▶ **ASSIGNMENT**: Please repeat the whole listing exactly, but leave out any picture it holds.
☆ ☆ ☆ ☆ ☆
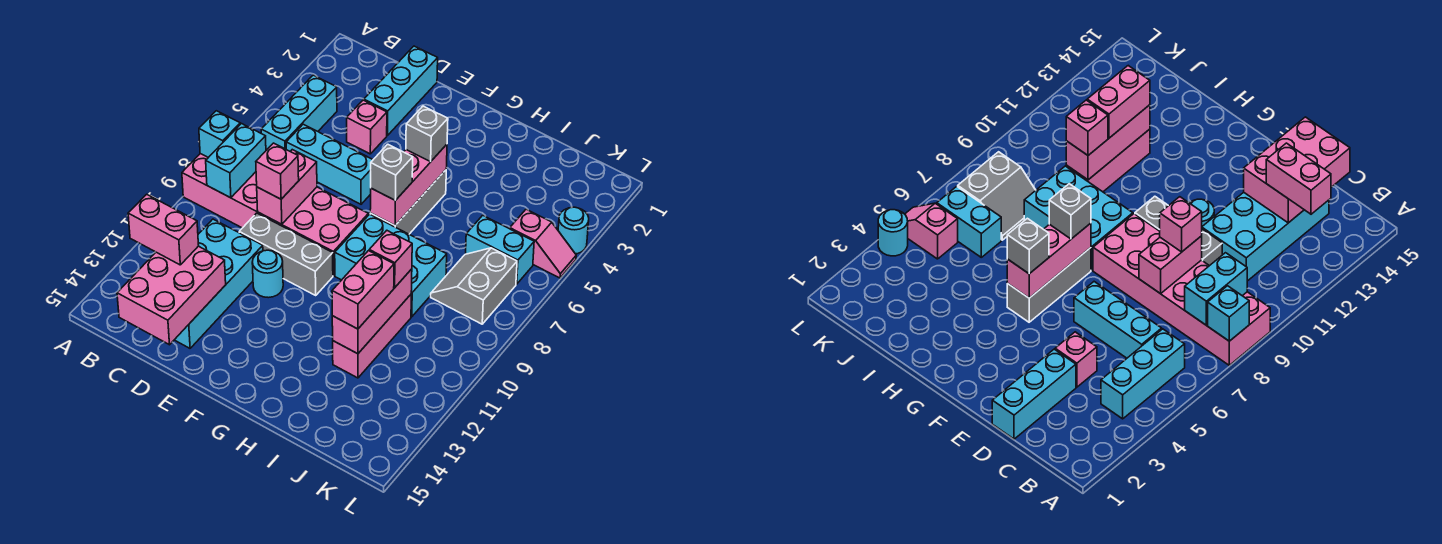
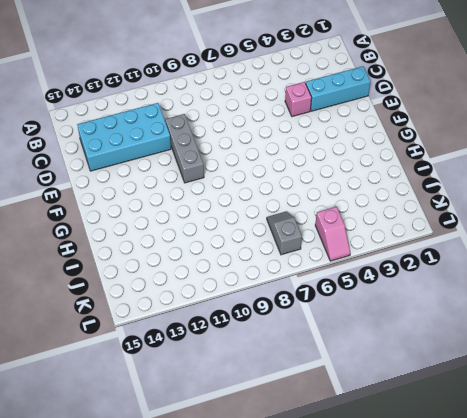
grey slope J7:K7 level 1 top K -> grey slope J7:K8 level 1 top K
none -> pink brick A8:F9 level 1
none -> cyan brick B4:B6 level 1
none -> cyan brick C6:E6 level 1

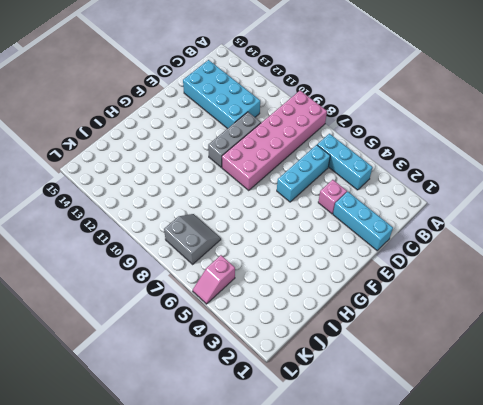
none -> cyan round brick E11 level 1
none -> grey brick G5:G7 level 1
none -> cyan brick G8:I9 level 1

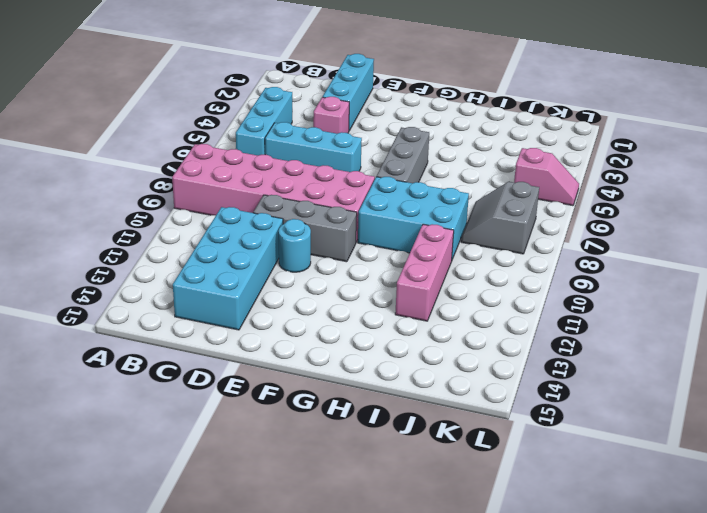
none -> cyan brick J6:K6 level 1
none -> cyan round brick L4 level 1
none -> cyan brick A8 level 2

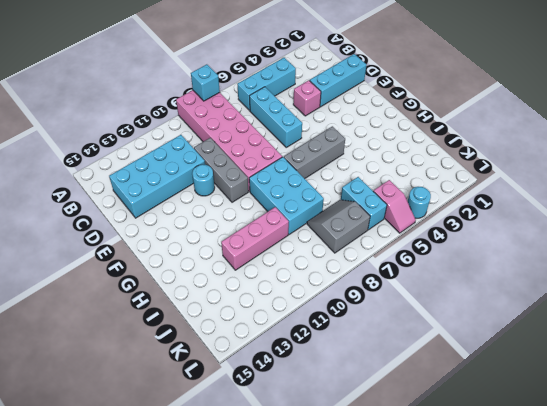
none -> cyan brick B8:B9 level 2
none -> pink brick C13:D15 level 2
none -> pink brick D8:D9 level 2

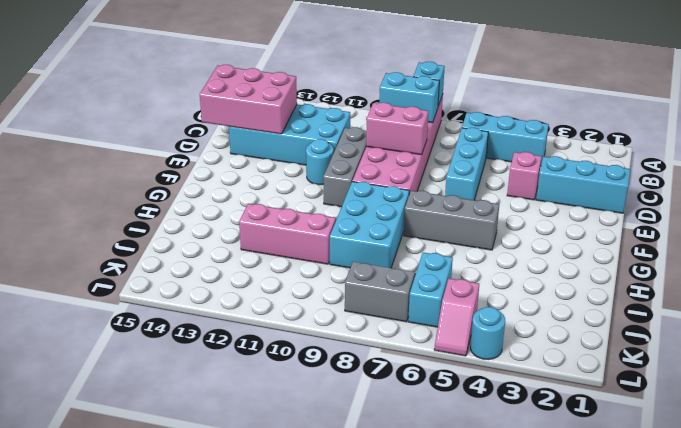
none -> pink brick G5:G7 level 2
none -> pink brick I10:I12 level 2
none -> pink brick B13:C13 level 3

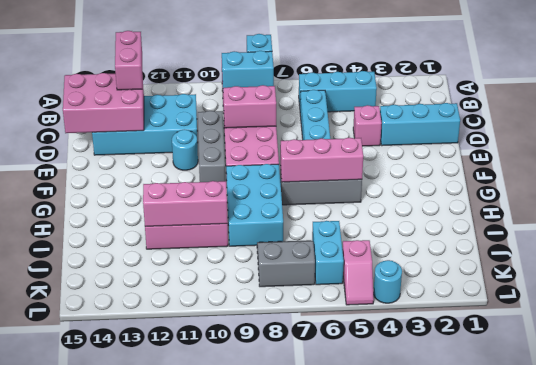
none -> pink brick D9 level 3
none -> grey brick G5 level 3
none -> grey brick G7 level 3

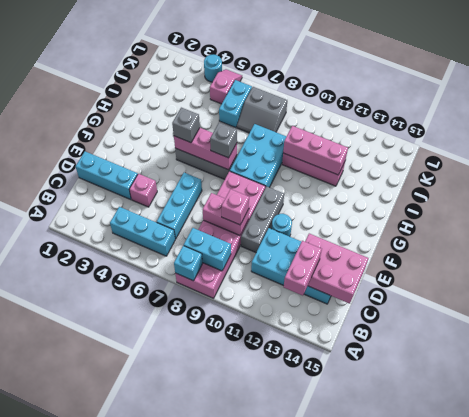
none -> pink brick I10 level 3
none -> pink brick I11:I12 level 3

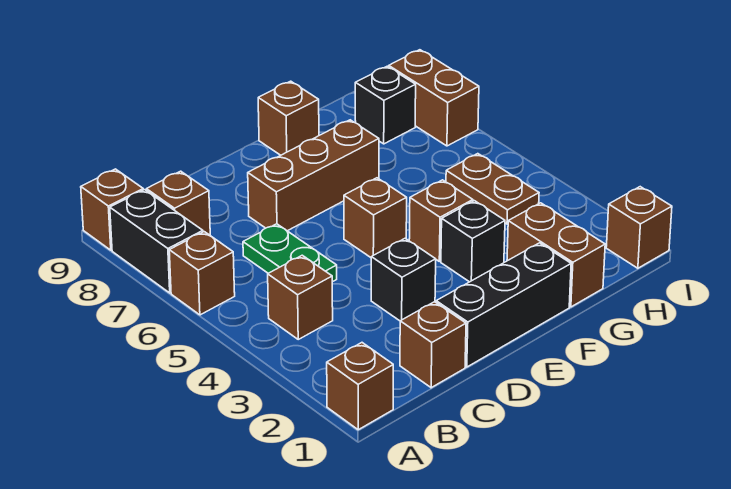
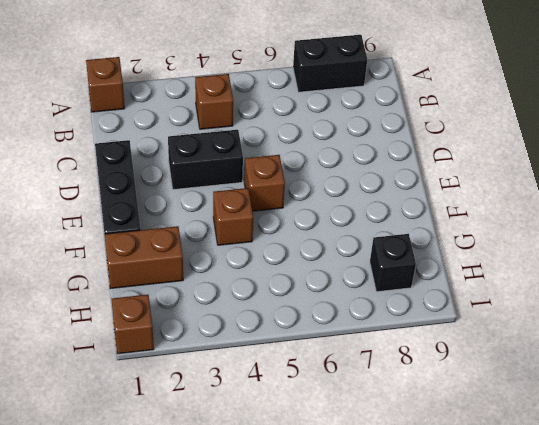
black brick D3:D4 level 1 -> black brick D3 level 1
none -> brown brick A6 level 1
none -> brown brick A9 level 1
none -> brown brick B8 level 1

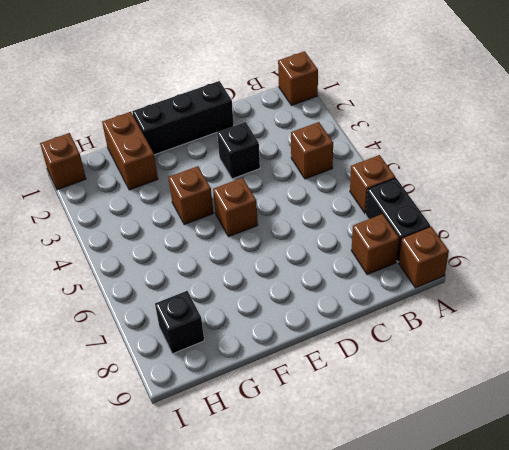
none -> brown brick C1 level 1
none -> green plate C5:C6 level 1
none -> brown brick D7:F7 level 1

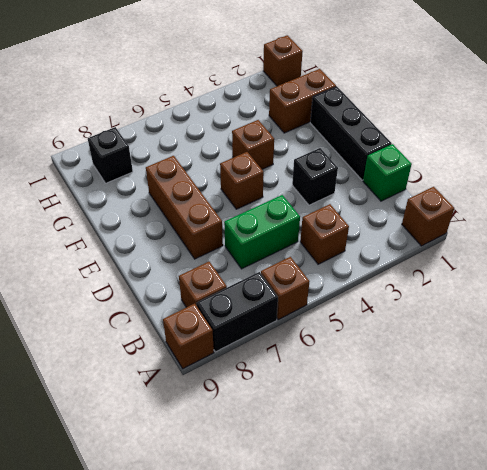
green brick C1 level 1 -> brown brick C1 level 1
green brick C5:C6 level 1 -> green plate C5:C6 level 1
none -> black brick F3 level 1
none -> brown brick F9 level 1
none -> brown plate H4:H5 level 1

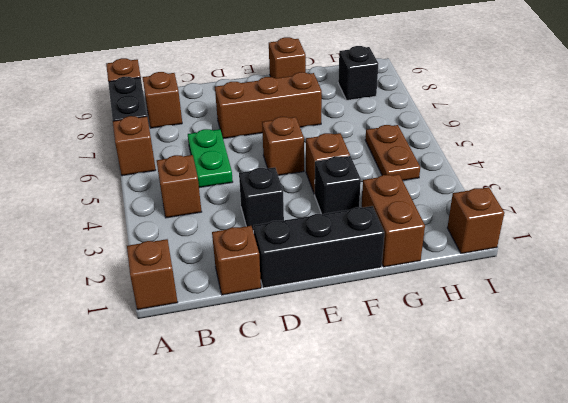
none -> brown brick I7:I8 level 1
☆ ☆ ☆ ☆ ☆
▶ **TASK SOLUTION**:
grey slope J7:K7 level 1 top K -> grey slope J7:K8 level 1 top K
none -> pink brick A8:F9 level 1
none -> cyan brick B4:B6 level 1
none -> cyan brick C6:E6 level 1

none -> cyan round brick E11 level 1
none -> grey brick G5:G7 level 1
none -> cyan brick G8:I9 level 1

none -> cyan brick J6:K6 level 1
none -> cyan round brick L4 level 1
none -> cyan brick A8 level 2

none -> cyan brick B8:B9 level 2
none -> pink brick C13:D15 level 2
none -> pink brick D8:D9 level 2

none -> pink brick G5:G7 level 2
none -> pink brick I10:I12 level 2
none -> pink brick B13:C13 level 3

none -> pink brick D9 level 3
none -> grey brick G5 level 3
none -> grey brick G7 level 3

none -> pink brick I10 level 3
none -> pink brick I11:I12 level 3

black brick D3:D4 level 1 -> black brick D3 level 1
none -> brown brick A6 level 1
none -> brown brick A9 level 1
none -> brown brick B8 level 1

none -> brown brick C1 level 1
none -> green plate C5:C6 level 1
none -> brown brick D7:F7 level 1

green brick C1 level 1 -> brown brick C1 level 1
green brick C5:C6 level 1 -> green plate C5:C6 level 1
none -> black brick F3 level 1
none -> brown brick F9 level 1
none -> brown plate H4:H5 level 1

none -> brown brick I7:I8 level 1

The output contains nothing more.